== Materials provided ==
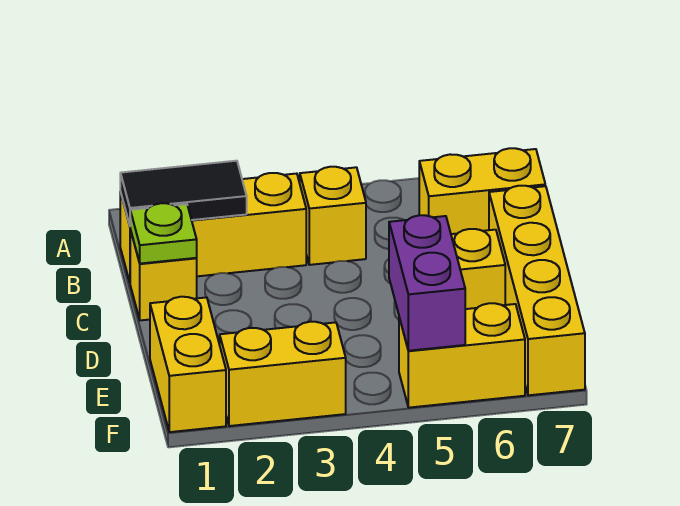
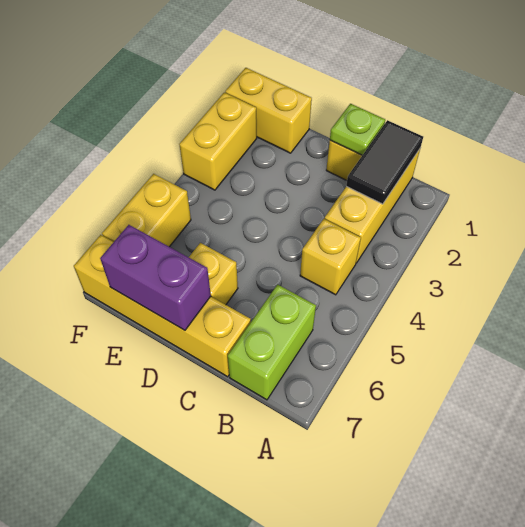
yellow brick B6:B7 level 1 -> lime brick B6:B7 level 1
purple brick E5:F5 level 2 -> purple brick D7:E7 level 2

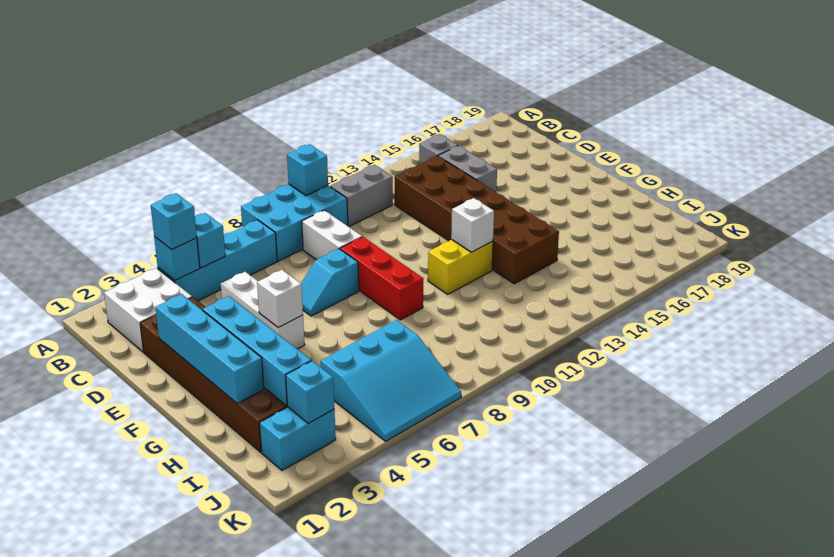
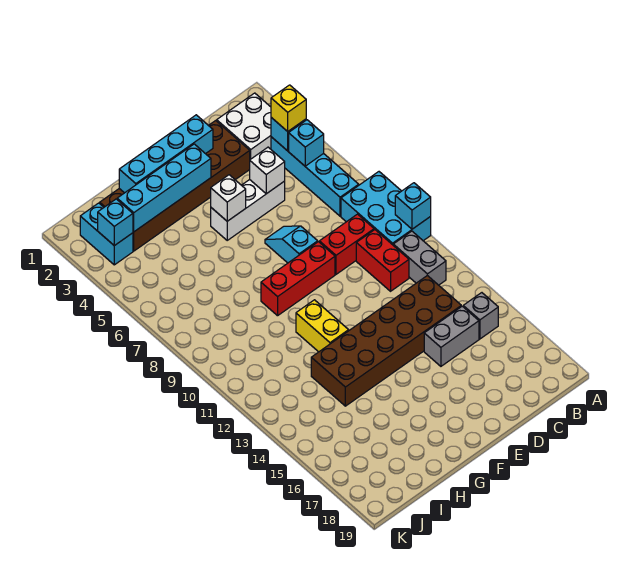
cyan brick B4 level 3 -> yellow brick B4 level 3
white brick C9:D9 level 1 -> red brick C9:D9 level 1
none -> red brick C10:C11 level 1
white brick G12 level 2 -> white brick D5 level 2
cyan slope I5:K7 level 1 top I -> none

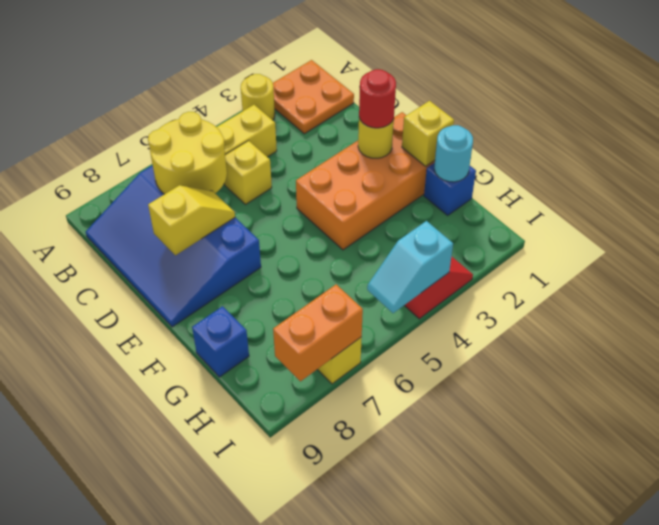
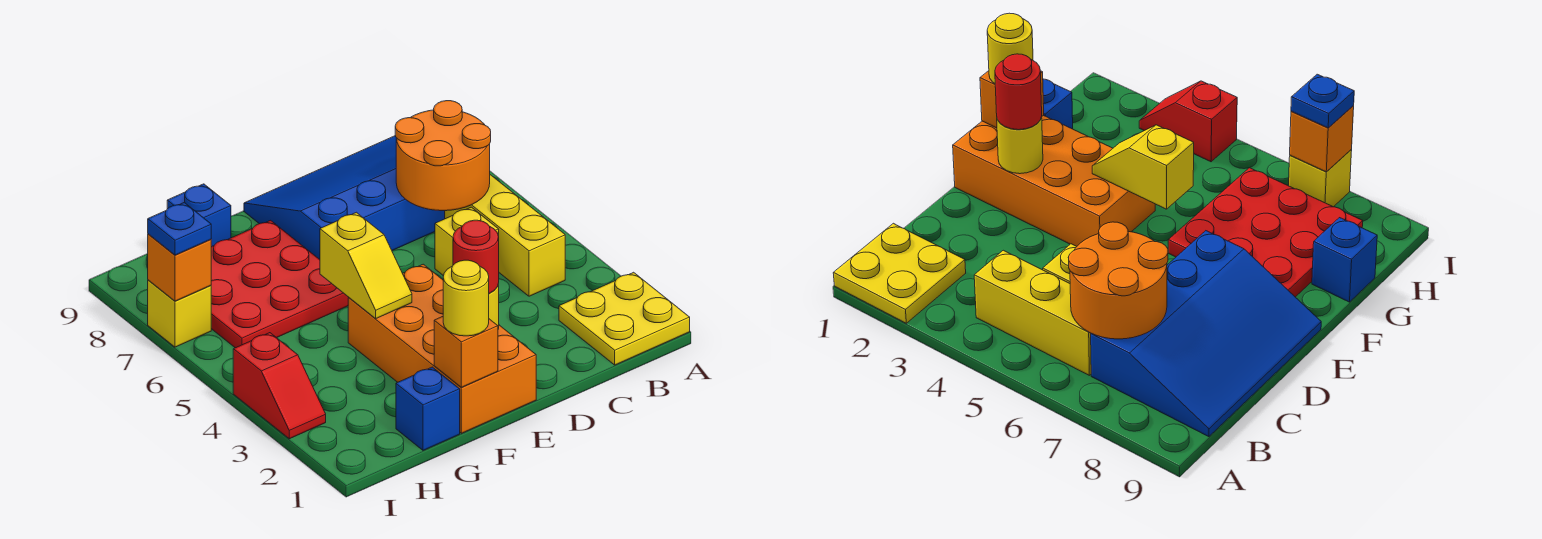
orange plate A1:B2 level 1 -> yellow plate A1:B2 level 1
yellow round brick A3 level 1 -> yellow round brick F1 level 3
yellow round brick B6:C7 level 2 -> orange round brick B6:C7 level 2
yellow slope D7:D8 level 2 top 8 -> yellow slope F4:F5 level 2 top 5
yellow brick F1 level 2 -> orange brick F1 level 2
none -> red plate F6:H8 level 1
cyan round brick G1 level 2 -> none
cyan slope I4:I5 level 2 top 4 -> none
orange brick I7:I8 level 2 -> orange brick I7 level 2
none -> blue plate I7 level 3

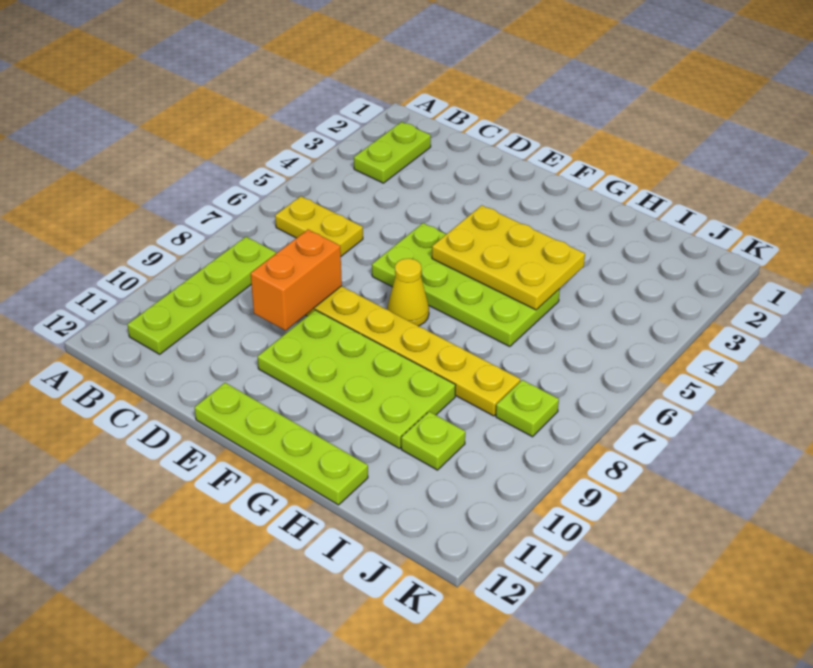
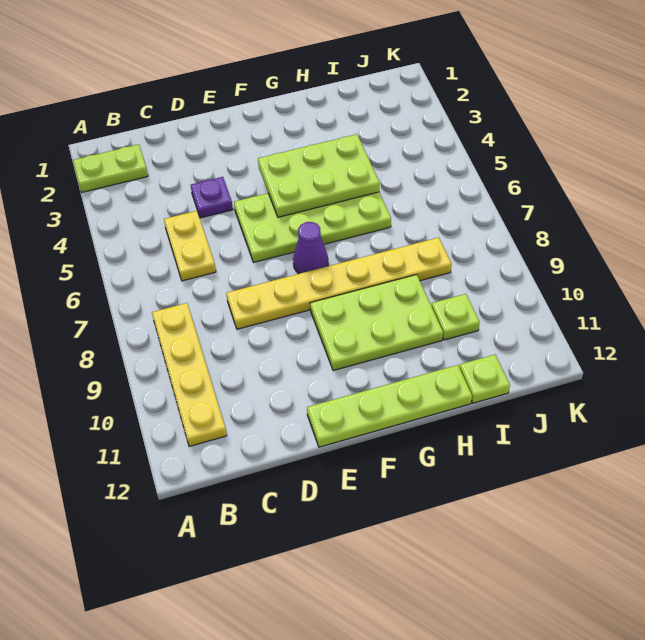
lime plate B2:B3 level 1 -> lime plate A2:B2 level 1
yellow plate B6:C6 level 1 -> yellow plate C5:C6 level 1
lime plate B8:B11 level 1 -> yellow plate B8:B11 level 1
none -> purple plate D4 level 1
orange brick D8:D9 level 2 -> none
lime plate E9:H10 level 1 -> lime plate F9:H10 level 1
yellow plate F4:H5 level 2 -> lime plate F4:H5 level 2
yellow cone F7 level 1 -> purple cone F7 level 1
lime plate J8 level 1 -> lime plate I12 level 1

== Activity ==
Transcribe every entry exactly, omitting pictures.

== Output for this task ==
yellow brick B6:B7 level 1 -> lime brick B6:B7 level 1
purple brick E5:F5 level 2 -> purple brick D7:E7 level 2

cyan brick B4 level 3 -> yellow brick B4 level 3
white brick C9:D9 level 1 -> red brick C9:D9 level 1
none -> red brick C10:C11 level 1
white brick G12 level 2 -> white brick D5 level 2
cyan slope I5:K7 level 1 top I -> none

orange plate A1:B2 level 1 -> yellow plate A1:B2 level 1
yellow round brick A3 level 1 -> yellow round brick F1 level 3
yellow round brick B6:C7 level 2 -> orange round brick B6:C7 level 2
yellow slope D7:D8 level 2 top 8 -> yellow slope F4:F5 level 2 top 5
yellow brick F1 level 2 -> orange brick F1 level 2
none -> red plate F6:H8 level 1
cyan round brick G1 level 2 -> none
cyan slope I4:I5 level 2 top 4 -> none
orange brick I7:I8 level 2 -> orange brick I7 level 2
none -> blue plate I7 level 3

lime plate B2:B3 level 1 -> lime plate A2:B2 level 1
yellow plate B6:C6 level 1 -> yellow plate C5:C6 level 1
lime plate B8:B11 level 1 -> yellow plate B8:B11 level 1
none -> purple plate D4 level 1
orange brick D8:D9 level 2 -> none
lime plate E9:H10 level 1 -> lime plate F9:H10 level 1
yellow plate F4:H5 level 2 -> lime plate F4:H5 level 2
yellow cone F7 level 1 -> purple cone F7 level 1
lime plate J8 level 1 -> lime plate I12 level 1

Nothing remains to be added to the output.